_Exercise directions_.
Your answer should be an exact copy of the lines from the one containing "TP2: none -> test point (0V)" through the last line of the records below, without any pictures.

_Given data_.
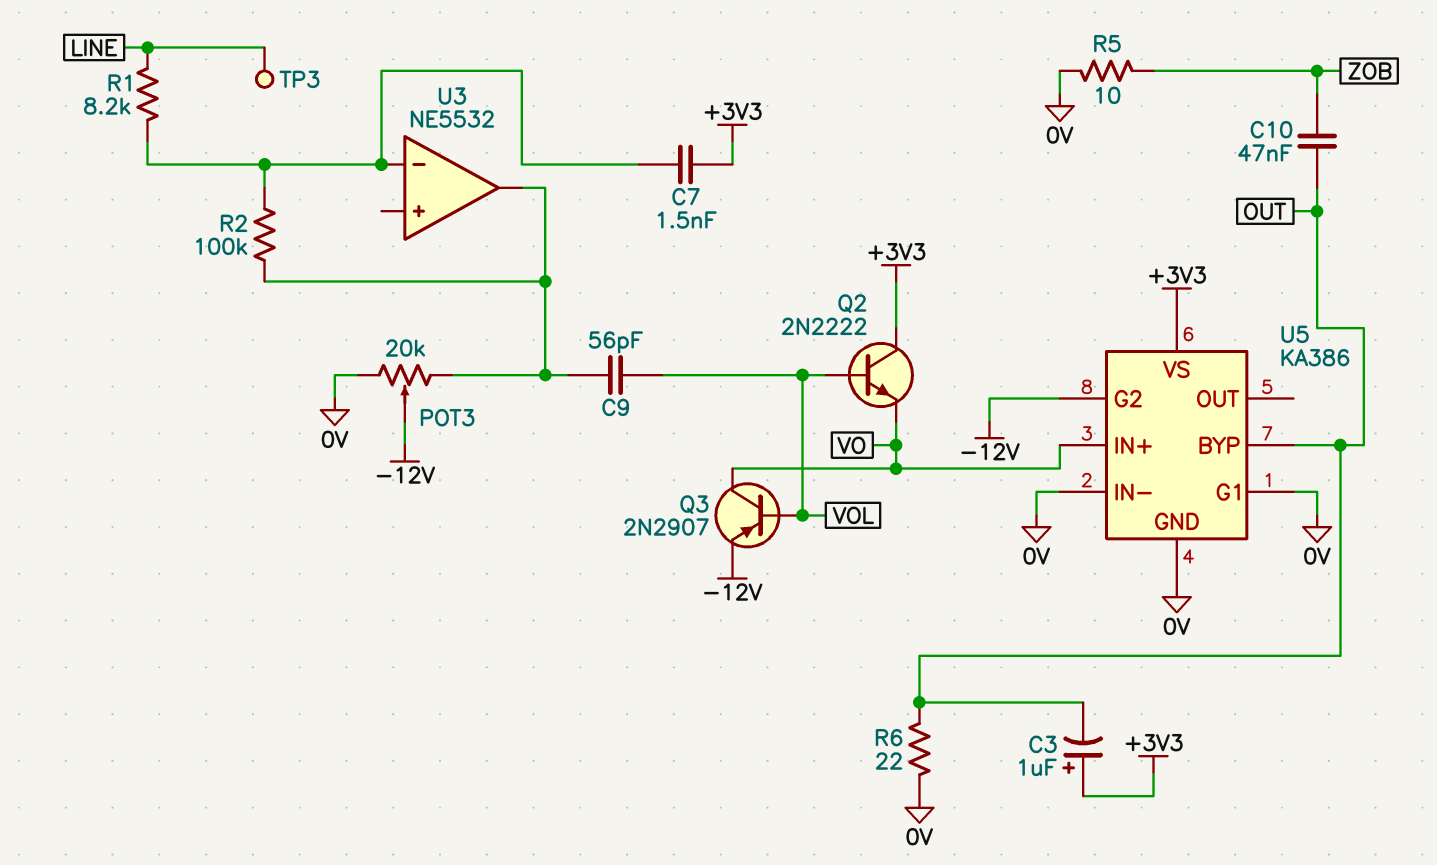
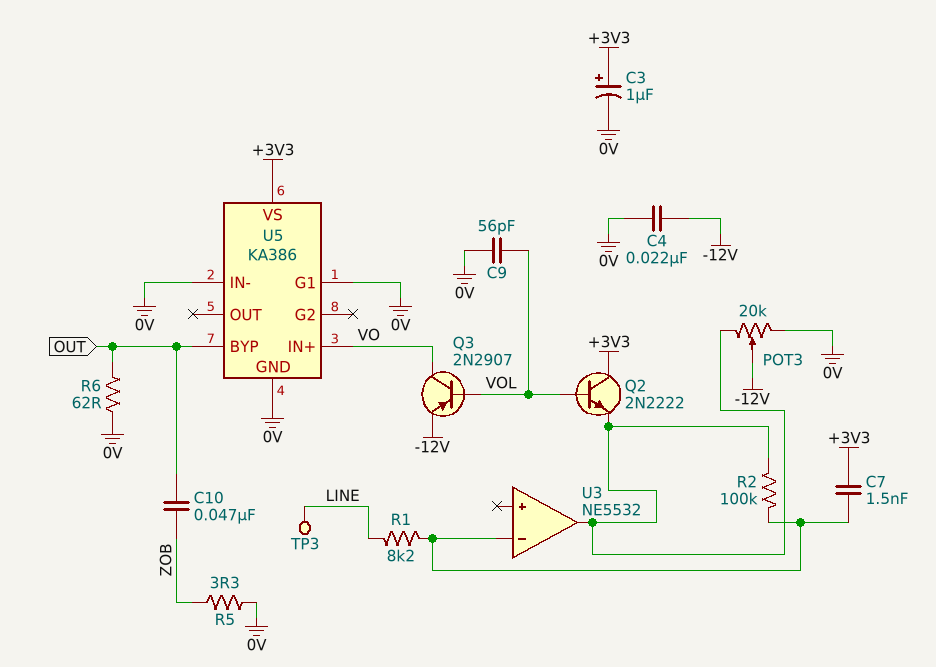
C3: 1uF (plus +3V3, minus OUT) -> 1uF (plus +3V3, minus 0V)
C4: none -> 22nF (-12V, 0V)
C9: 56pF (U3/out, VOL) -> 56pF (0V, VOL)
Q2: NPN 2N2222 (B VOL, C +3V3, E VO) -> NPN 2N2222 (B VOL, C +3V3, E U3/out)
R5: 10 (0V, ZOB) -> 3.3 (0V, ZOB)
R6: 22 (0V, OUT) -> 62 (0V, OUT)
U5 pin G2: -12V -> none

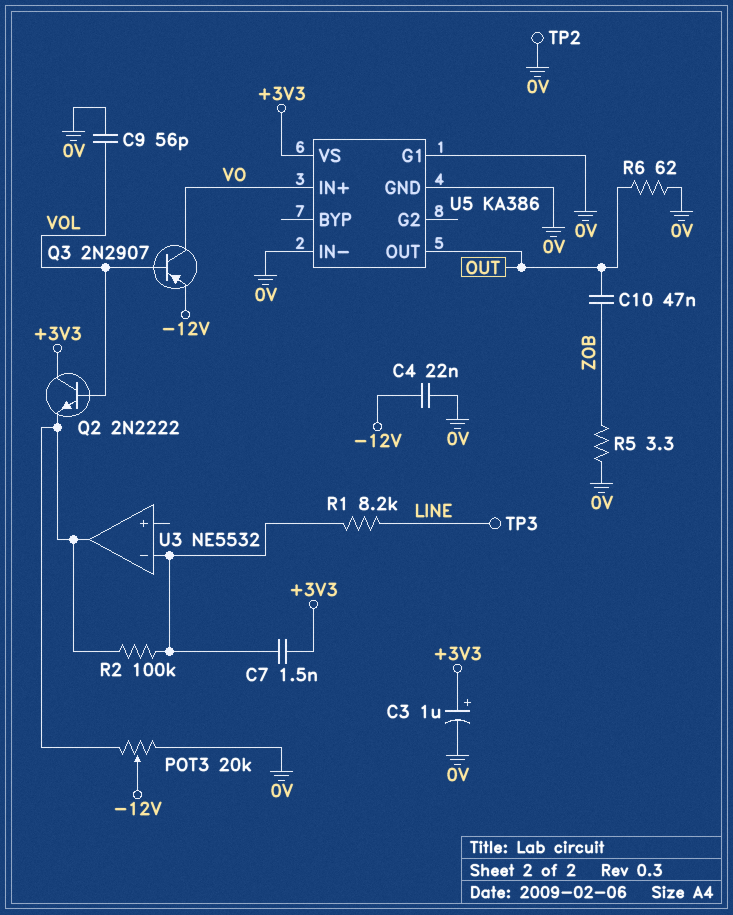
TP2: none -> test point (0V)
U5 pin BYP: OUT -> none
U5 pin OUT: none -> OUT

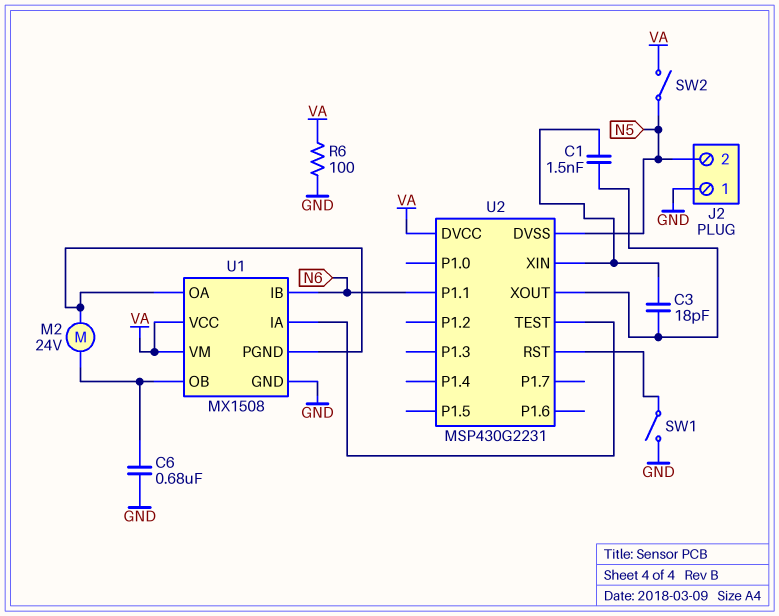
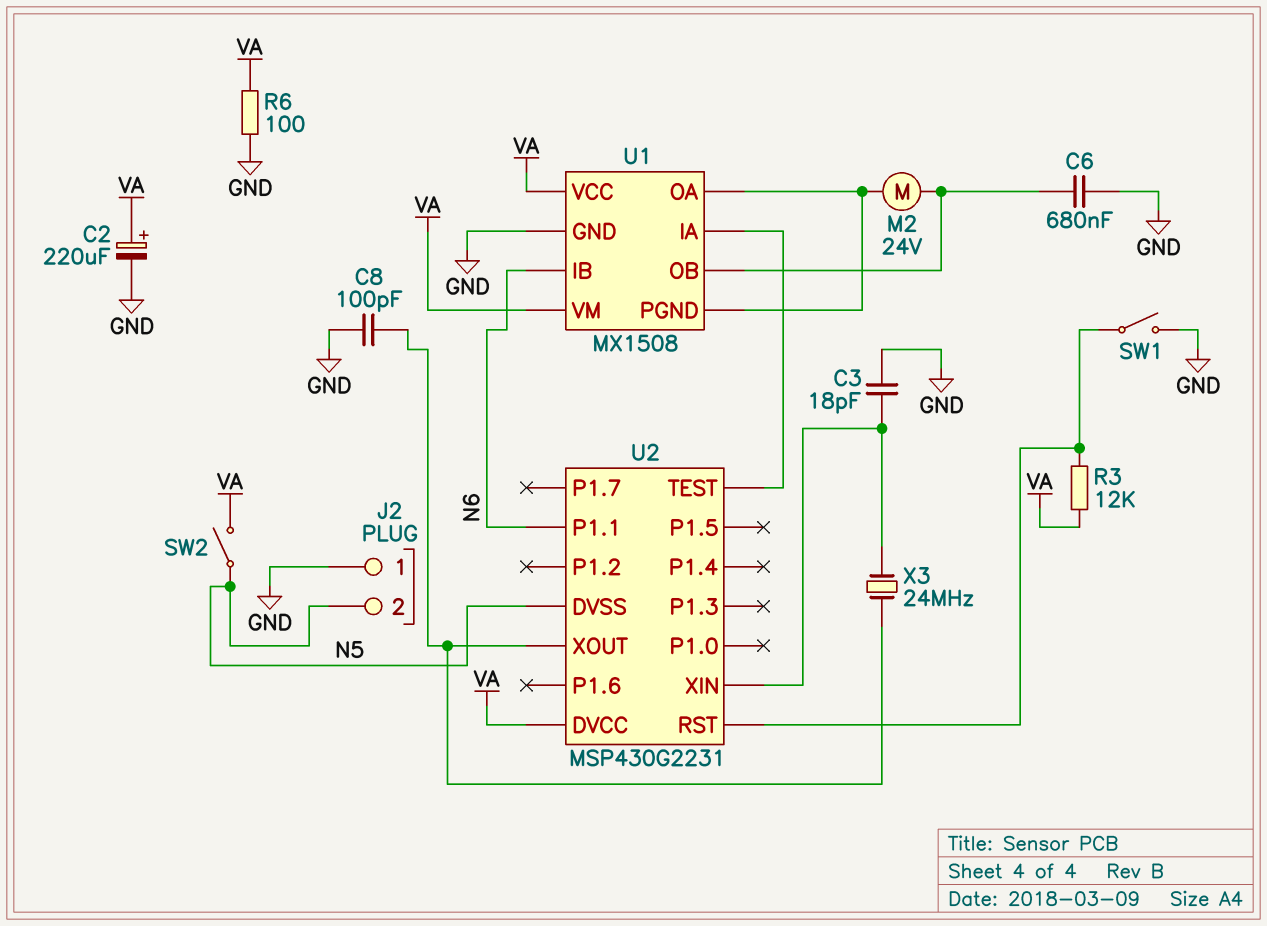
C1: 1.5nF (U2/XIN, U2/XOUT) -> none
C2: none -> 220uF (plus VA, minus GND)
C3: 18pF (U2/XIN, U2/XOUT) -> 18pF (GND, U2/XIN)
C8: none -> 100pF (GND, U2/XOUT)
R3: none -> 12k (U2/RST, VA)
X3: none -> 24MHz (U2/XIN, U2/XOUT)

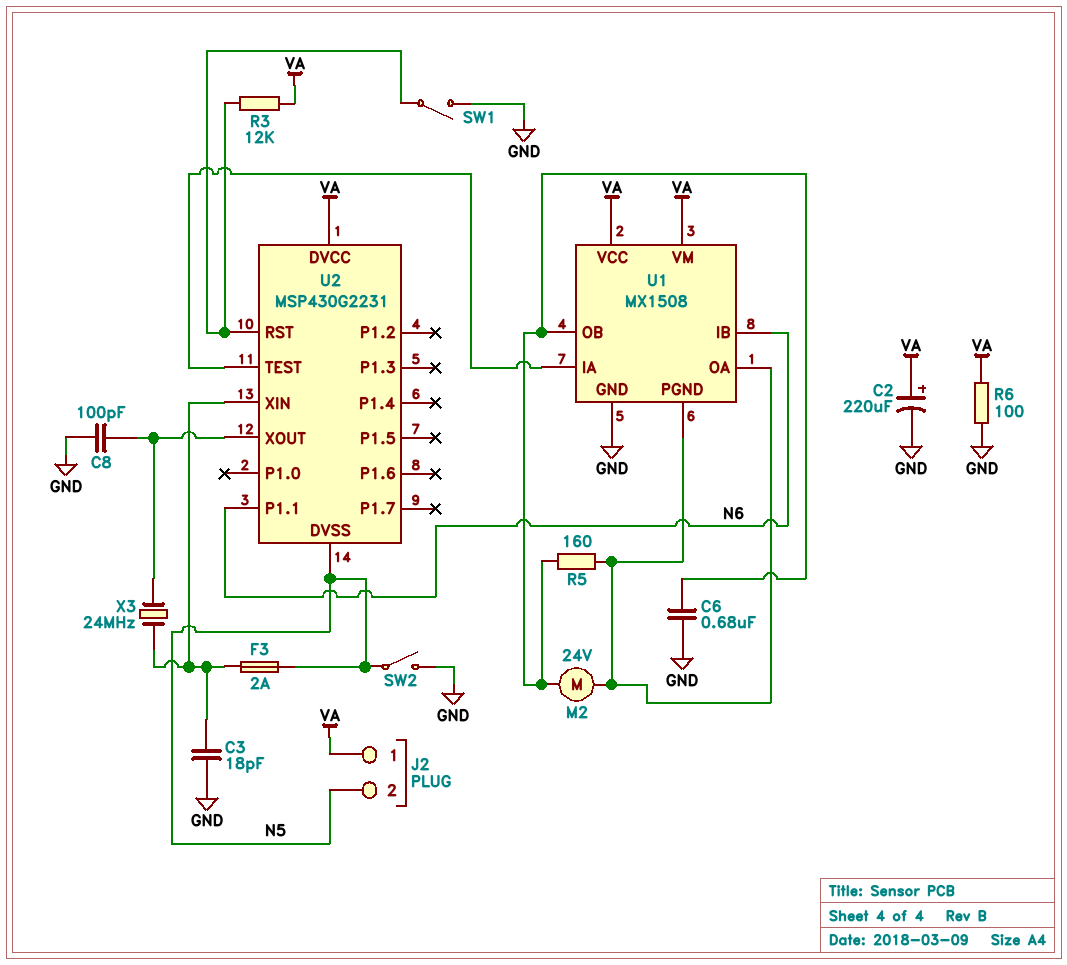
F3: none -> 2A (N5, U2/XIN)
J2 pin 1: GND -> VA
R5: none -> 160 (U1/OA, U1/OB)
SW2: switch (N5, VA) -> switch (GND, N5)

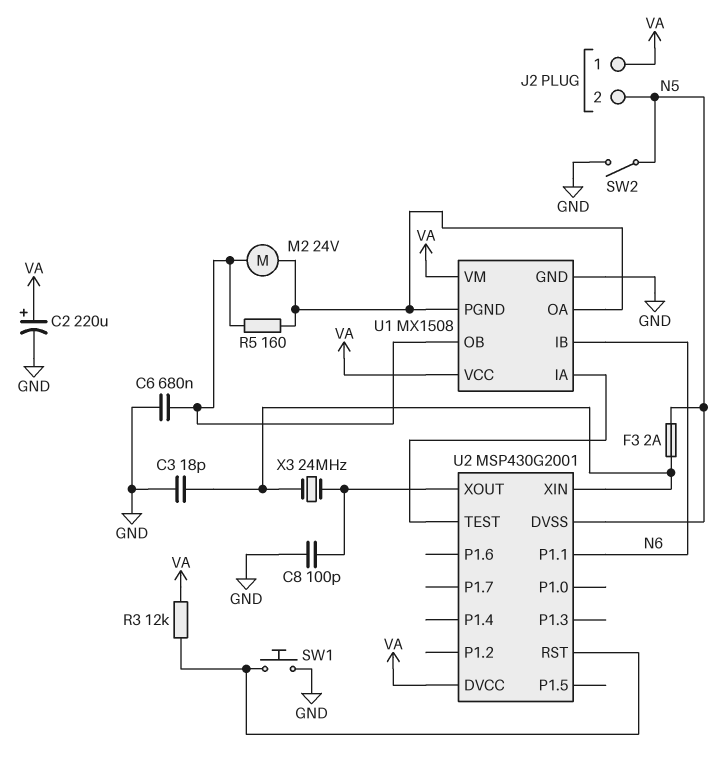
R6: 100 (GND, VA) -> none
SW1: switch (GND, U2/RST) -> button (GND, U2/RST)
U2: MSP430G2231 -> MSP430G2001

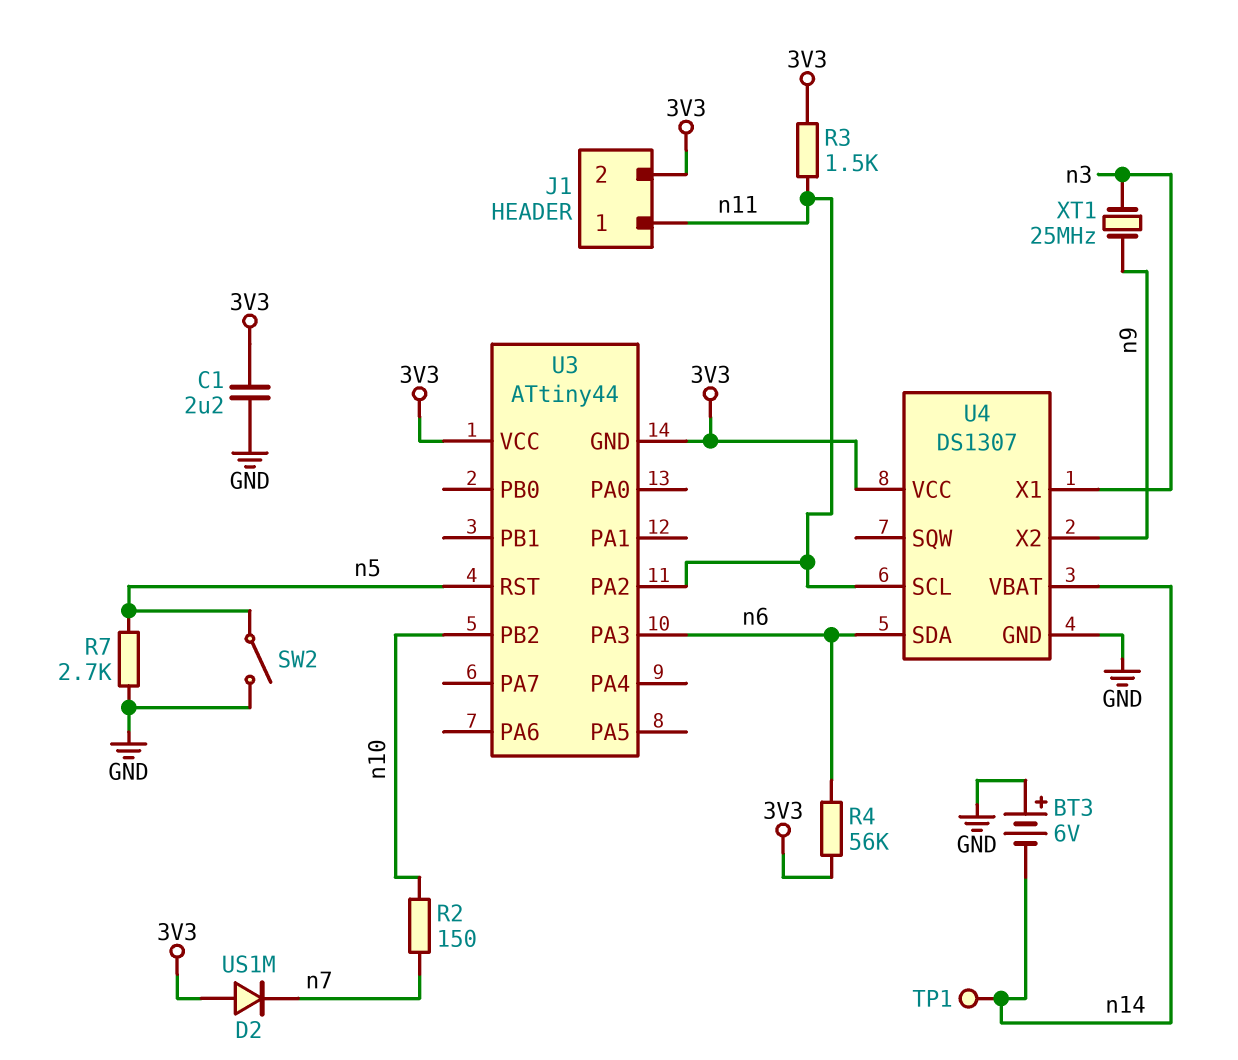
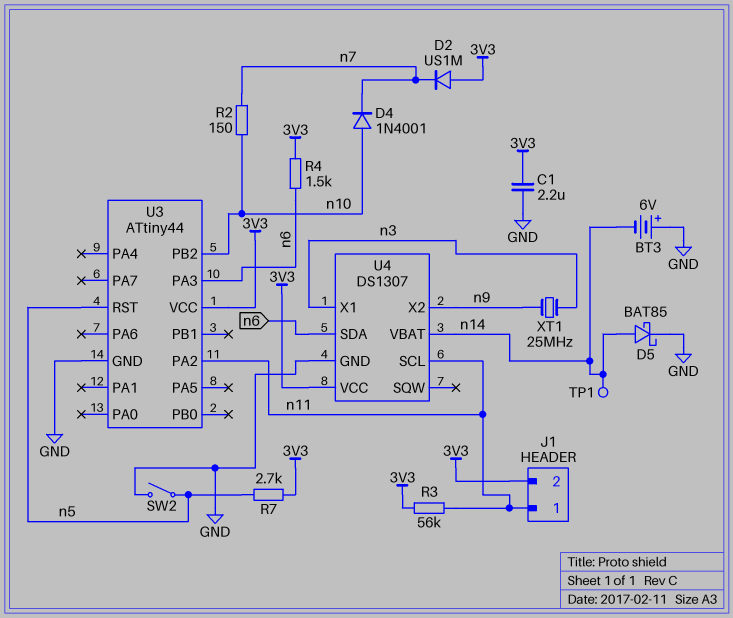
D4: none -> diode 1N4001 (A n10, K n7)
D5: none -> schottky BAT85 (A n14, K GND)
R3: 1.5k (3V3, n11) -> 56k (3V3, n11)
R4: 56k (3V3, n6) -> 1.5k (3V3, n6)
R7: 2.7k (GND, n5) -> 2.7k (3V3, n5)
U3 pin GND: 3V3 -> GND

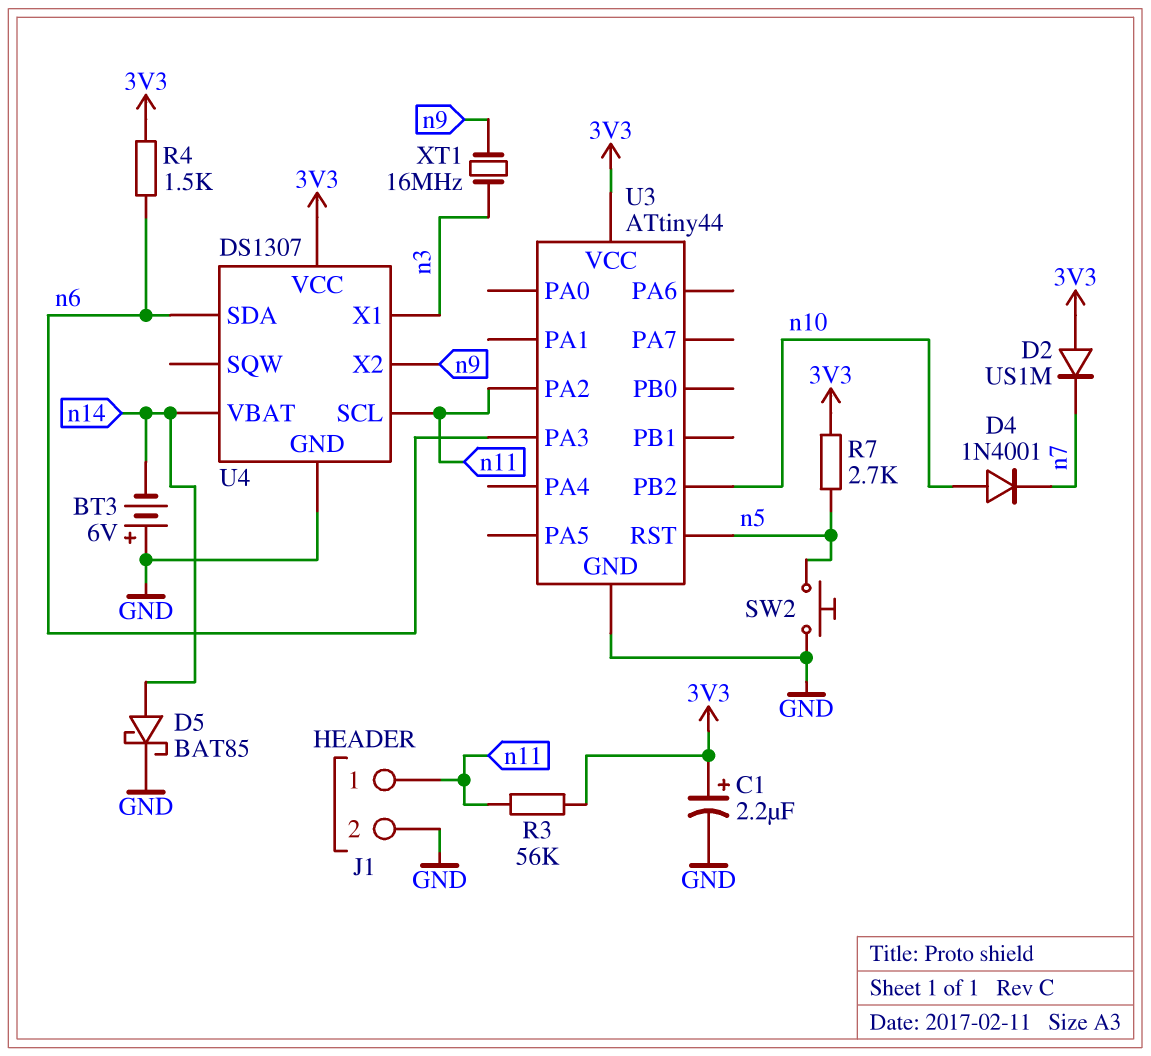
C1: 2.2uF (3V3, GND) -> 2.2uF (plus 3V3, minus GND)
J1 pin 2: 3V3 -> GND
R2: 150 (n7, n10) -> none
SW2: switch (GND, n5) -> button (GND, n5)
TP1: test point (n14) -> none
XT1: 25MHz (n3, n9) -> 16MHz (n3, n9)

_Result of the exercise_.
TP2: none -> test point (0V)
U5 pin BYP: OUT -> none
U5 pin OUT: none -> OUT

C1: 1.5nF (U2/XIN, U2/XOUT) -> none
C2: none -> 220uF (plus VA, minus GND)
C3: 18pF (U2/XIN, U2/XOUT) -> 18pF (GND, U2/XIN)
C8: none -> 100pF (GND, U2/XOUT)
R3: none -> 12k (U2/RST, VA)
X3: none -> 24MHz (U2/XIN, U2/XOUT)

F3: none -> 2A (N5, U2/XIN)
J2 pin 1: GND -> VA
R5: none -> 160 (U1/OA, U1/OB)
SW2: switch (N5, VA) -> switch (GND, N5)

R6: 100 (GND, VA) -> none
SW1: switch (GND, U2/RST) -> button (GND, U2/RST)
U2: MSP430G2231 -> MSP430G2001

D4: none -> diode 1N4001 (A n10, K n7)
D5: none -> schottky BAT85 (A n14, K GND)
R3: 1.5k (3V3, n11) -> 56k (3V3, n11)
R4: 56k (3V3, n6) -> 1.5k (3V3, n6)
R7: 2.7k (GND, n5) -> 2.7k (3V3, n5)
U3 pin GND: 3V3 -> GND

C1: 2.2uF (3V3, GND) -> 2.2uF (plus 3V3, minus GND)
J1 pin 2: 3V3 -> GND
R2: 150 (n7, n10) -> none
SW2: switch (GND, n5) -> button (GND, n5)
TP1: test point (n14) -> none
XT1: 25MHz (n3, n9) -> 16MHz (n3, n9)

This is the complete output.